Task brief: Among the lines below, take the one holding "BARO pin SCL: SDA -> A0", the one holding "KEYS3 pin K2: D2 -> D1", and all lines between them. Set them down exactly.

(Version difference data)

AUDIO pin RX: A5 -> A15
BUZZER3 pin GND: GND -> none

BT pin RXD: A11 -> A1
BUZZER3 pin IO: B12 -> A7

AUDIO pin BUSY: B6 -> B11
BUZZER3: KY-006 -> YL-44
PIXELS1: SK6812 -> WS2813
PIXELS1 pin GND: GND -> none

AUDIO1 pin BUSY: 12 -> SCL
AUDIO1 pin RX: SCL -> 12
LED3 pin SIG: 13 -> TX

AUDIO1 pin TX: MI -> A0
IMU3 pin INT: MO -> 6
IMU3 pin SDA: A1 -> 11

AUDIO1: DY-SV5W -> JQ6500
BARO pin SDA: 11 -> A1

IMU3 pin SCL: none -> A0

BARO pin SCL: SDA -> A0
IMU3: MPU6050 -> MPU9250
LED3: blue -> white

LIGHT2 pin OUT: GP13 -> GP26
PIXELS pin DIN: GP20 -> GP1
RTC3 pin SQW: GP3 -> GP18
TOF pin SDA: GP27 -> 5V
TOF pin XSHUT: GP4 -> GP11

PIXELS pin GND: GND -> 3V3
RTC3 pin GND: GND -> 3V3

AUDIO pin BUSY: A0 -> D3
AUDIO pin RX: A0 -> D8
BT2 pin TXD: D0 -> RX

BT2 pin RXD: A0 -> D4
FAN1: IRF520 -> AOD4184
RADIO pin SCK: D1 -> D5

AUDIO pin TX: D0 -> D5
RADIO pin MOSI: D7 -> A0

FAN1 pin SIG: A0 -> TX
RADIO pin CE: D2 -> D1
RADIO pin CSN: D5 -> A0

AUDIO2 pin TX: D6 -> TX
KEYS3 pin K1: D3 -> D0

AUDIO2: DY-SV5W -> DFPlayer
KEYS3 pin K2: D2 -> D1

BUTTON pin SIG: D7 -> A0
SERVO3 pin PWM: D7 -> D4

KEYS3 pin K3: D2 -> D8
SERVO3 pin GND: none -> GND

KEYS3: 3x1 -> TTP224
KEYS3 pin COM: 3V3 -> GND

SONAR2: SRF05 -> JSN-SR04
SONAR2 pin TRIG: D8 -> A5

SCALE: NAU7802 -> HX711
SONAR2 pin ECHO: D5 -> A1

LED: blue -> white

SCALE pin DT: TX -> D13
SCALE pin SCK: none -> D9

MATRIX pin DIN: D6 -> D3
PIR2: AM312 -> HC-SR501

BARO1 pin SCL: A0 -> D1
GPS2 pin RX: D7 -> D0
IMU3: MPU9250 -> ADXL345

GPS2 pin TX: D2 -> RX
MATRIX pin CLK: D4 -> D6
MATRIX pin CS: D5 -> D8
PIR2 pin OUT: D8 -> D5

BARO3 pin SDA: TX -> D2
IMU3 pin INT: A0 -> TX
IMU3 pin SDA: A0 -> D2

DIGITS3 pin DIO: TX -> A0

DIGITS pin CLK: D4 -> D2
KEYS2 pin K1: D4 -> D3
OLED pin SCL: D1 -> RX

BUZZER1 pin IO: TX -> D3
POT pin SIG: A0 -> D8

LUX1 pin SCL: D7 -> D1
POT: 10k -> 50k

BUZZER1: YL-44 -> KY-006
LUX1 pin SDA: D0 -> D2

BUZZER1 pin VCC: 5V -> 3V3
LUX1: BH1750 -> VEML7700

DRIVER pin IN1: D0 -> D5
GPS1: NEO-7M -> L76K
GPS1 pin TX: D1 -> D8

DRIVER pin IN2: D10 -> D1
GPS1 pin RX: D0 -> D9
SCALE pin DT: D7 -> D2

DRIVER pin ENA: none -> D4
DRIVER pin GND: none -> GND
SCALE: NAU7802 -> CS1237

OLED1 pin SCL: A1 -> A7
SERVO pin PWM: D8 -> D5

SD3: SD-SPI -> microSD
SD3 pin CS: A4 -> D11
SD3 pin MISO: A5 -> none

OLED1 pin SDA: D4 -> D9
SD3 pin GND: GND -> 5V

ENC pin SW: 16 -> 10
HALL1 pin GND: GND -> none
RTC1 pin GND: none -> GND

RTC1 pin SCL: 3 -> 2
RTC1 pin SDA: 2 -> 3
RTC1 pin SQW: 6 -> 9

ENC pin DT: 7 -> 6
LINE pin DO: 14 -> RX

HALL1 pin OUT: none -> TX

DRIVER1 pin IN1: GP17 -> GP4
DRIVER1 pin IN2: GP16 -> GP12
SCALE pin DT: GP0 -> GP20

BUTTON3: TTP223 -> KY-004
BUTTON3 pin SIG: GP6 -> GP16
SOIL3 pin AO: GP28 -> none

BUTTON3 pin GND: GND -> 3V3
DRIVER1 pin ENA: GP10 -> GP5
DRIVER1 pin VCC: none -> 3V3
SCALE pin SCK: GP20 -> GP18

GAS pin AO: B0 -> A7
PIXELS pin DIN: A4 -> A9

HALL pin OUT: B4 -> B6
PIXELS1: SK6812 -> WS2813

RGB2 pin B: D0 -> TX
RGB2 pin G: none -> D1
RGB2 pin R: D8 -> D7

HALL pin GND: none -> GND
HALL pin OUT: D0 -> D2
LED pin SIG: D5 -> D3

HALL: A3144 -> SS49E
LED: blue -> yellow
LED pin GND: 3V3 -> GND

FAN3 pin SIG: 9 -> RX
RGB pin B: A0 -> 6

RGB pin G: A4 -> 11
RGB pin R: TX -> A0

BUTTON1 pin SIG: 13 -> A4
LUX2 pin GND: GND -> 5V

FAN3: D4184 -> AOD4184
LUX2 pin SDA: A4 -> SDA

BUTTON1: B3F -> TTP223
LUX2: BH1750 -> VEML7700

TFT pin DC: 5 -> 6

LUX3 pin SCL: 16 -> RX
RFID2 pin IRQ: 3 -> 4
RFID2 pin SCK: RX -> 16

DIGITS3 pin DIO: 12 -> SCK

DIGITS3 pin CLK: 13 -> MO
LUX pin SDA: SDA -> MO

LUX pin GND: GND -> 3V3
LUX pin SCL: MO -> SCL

The completed task:
BARO pin SCL: SDA -> A0
IMU3: MPU6050 -> MPU9250
LED3: blue -> white

LIGHT2 pin OUT: GP13 -> GP26
PIXELS pin DIN: GP20 -> GP1
RTC3 pin SQW: GP3 -> GP18
TOF pin SDA: GP27 -> 5V
TOF pin XSHUT: GP4 -> GP11

PIXELS pin GND: GND -> 3V3
RTC3 pin GND: GND -> 3V3

AUDIO pin BUSY: A0 -> D3
AUDIO pin RX: A0 -> D8
BT2 pin TXD: D0 -> RX

BT2 pin RXD: A0 -> D4
FAN1: IRF520 -> AOD4184
RADIO pin SCK: D1 -> D5

AUDIO pin TX: D0 -> D5
RADIO pin MOSI: D7 -> A0

FAN1 pin SIG: A0 -> TX
RADIO pin CE: D2 -> D1
RADIO pin CSN: D5 -> A0

AUDIO2 pin TX: D6 -> TX
KEYS3 pin K1: D3 -> D0

AUDIO2: DY-SV5W -> DFPlayer
KEYS3 pin K2: D2 -> D1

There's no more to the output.